**AIM**
Reproduce the items verbatim from their first line through the line containing "bes8 b,8 des8 b,8 cis4~-- cis16-> r8. |", including that line.

**TASK INPUTS**

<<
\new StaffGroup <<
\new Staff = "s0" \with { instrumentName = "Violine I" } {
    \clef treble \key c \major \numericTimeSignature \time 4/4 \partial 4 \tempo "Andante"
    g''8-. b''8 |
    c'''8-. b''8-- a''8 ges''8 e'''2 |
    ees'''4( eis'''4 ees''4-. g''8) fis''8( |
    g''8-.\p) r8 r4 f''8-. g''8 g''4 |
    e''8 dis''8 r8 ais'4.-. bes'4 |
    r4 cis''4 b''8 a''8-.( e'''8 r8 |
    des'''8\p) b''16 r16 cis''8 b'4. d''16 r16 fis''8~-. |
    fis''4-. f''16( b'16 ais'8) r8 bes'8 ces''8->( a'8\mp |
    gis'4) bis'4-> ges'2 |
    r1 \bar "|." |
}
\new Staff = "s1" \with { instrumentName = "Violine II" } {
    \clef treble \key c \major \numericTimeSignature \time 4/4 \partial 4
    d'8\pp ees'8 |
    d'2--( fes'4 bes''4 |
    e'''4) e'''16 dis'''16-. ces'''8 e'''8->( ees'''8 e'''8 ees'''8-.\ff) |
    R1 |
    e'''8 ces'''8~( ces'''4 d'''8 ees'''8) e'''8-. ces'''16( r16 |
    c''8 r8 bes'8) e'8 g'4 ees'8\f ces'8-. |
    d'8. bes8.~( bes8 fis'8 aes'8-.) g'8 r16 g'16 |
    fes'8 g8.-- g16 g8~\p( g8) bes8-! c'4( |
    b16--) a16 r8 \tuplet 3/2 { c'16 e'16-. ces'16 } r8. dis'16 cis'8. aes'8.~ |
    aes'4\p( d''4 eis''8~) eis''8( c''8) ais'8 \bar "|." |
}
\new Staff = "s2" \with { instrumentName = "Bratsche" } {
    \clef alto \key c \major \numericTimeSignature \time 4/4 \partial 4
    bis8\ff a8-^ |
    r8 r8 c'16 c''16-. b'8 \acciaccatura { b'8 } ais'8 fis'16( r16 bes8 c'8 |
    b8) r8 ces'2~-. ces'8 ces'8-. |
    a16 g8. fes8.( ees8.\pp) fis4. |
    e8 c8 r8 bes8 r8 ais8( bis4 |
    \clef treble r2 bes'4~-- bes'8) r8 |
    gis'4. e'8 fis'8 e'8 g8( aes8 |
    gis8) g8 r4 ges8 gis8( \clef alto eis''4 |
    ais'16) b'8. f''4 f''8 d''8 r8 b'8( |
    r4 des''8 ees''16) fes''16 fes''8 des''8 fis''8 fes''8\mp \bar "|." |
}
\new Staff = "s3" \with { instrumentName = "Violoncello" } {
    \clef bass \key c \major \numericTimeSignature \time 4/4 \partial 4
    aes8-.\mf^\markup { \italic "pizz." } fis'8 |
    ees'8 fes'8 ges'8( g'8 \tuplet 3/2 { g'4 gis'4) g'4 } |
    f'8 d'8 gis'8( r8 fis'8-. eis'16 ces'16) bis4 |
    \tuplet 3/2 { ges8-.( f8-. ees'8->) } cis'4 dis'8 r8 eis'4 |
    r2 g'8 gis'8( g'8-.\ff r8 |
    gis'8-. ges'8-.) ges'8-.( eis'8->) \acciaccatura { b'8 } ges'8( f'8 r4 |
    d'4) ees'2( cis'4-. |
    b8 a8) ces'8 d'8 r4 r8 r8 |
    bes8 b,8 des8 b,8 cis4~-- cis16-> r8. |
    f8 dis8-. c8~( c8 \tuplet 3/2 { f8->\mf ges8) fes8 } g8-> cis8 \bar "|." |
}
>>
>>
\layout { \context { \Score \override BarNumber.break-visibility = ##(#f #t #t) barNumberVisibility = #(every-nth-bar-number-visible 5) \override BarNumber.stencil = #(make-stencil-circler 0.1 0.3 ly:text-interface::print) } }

**COMPLETE ANSWER**
<<
\new StaffGroup <<
\new Staff = "s0" \with { instrumentName = "Violine I" } {
    \clef treble \key c \major \numericTimeSignature \time 4/4 \partial 4 \tempo "Andante"
    g''8-. b''8 |
    c'''8-. b''8-- a''8 ges''8 e'''2 |
    ees'''4( eis'''4 ees''4-. g''8) fis''8( |
    g''8-.\p) r8 r4 f''8-. g''8 g''4 |
    e''8 dis''8 r8 ais'4.-. bes'4 |
    r4 cis''4 b''8 a''8-.( e'''8 r8 |
    des'''8\p) b''16 r16 cis''8 b'4. d''16 r16 fis''8~-. |
    fis''4-. f''16( b'16 ais'8) r8 bes'8 ces''8->( a'8\mp |
    gis'4) bis'4-> ges'2 |
    r1 \bar "|." |
}
\new Staff = "s1" \with { instrumentName = "Violine II" } {
    \clef treble \key c \major \numericTimeSignature \time 4/4 \partial 4
    d'8\pp ees'8 |
    d'2--( fes'4 bes''4 |
    e'''4) e'''16 dis'''16-. ces'''8 e'''8->( ees'''8 e'''8 ees'''8-.\ff) |
    R1 |
    e'''8 ces'''8~( ces'''4 d'''8 ees'''8) e'''8-. ces'''16( r16 |
    c''8 r8 bes'8) e'8 g'4 ees'8\f ces'8-. |
    d'8. bes8.~( bes8 fis'8 aes'8-.) g'8 r16 g'16 |
    fes'8 g8.-- g16 g8~\p( g8) bes8-! c'4( |
    b16--) a16 r8 \tuplet 3/2 { c'16 e'16-. ces'16 } r8. dis'16 cis'8. aes'8.~ |
    aes'4\p( d''4 eis''8~) eis''8( c''8) ais'8 \bar "|." |
}
\new Staff = "s2" \with { instrumentName = "Bratsche" } {
    \clef alto \key c \major \numericTimeSignature \time 4/4 \partial 4
    bis8\ff a8-^ |
    r8 r8 c'16 c''16-. b'8 \acciaccatura { b'8 } ais'8 fis'16( r16 bes8 c'8 |
    b8) r8 ces'2~-. ces'8 ces'8-. |
    a16 g8. fes8.( ees8.\pp) fis4. |
    e8 c8 r8 bes8 r8 ais8( bis4 |
    \clef treble r2 bes'4~-- bes'8) r8 |
    gis'4. e'8 fis'8 e'8 g8( aes8 |
    gis8) g8 r4 ges8 gis8( \clef alto eis''4 |
    ais'16) b'8. f''4 f''8 d''8 r8 b'8( |
    r4 des''8 ees''16) fes''16 fes''8 des''8 fis''8 fes''8\mp \bar "|." |
}
\new Staff = "s3" \with { instrumentName = "Violoncello" } {
    \clef bass \key c \major \numericTimeSignature \time 4/4 \partial 4
    aes8-.\mf^\markup { \italic "pizz." } fis'8 |
    ees'8 fes'8 ges'8( g'8 \tuplet 3/2 { g'4 gis'4) g'4 } |
    f'8 d'8 gis'8( r8 fis'8-. eis'16 ces'16) bis4 |
    \tuplet 3/2 { ges8-.( f8-. ees'8->) } cis'4 dis'8 r8 eis'4 |
    r2 g'8 gis'8( g'8-.\ff r8 |
    gis'8-. ges'8-.) ges'8-.( eis'8->) \acciaccatura { b'8 } ges'8( f'8 r4 |
    d'4) ees'2( cis'4-. |
    b8 a8) ces'8 d'8 r4 r8 r8 |
    bes8 b,8 des8 b,8 cis4~-- cis16-> r8. |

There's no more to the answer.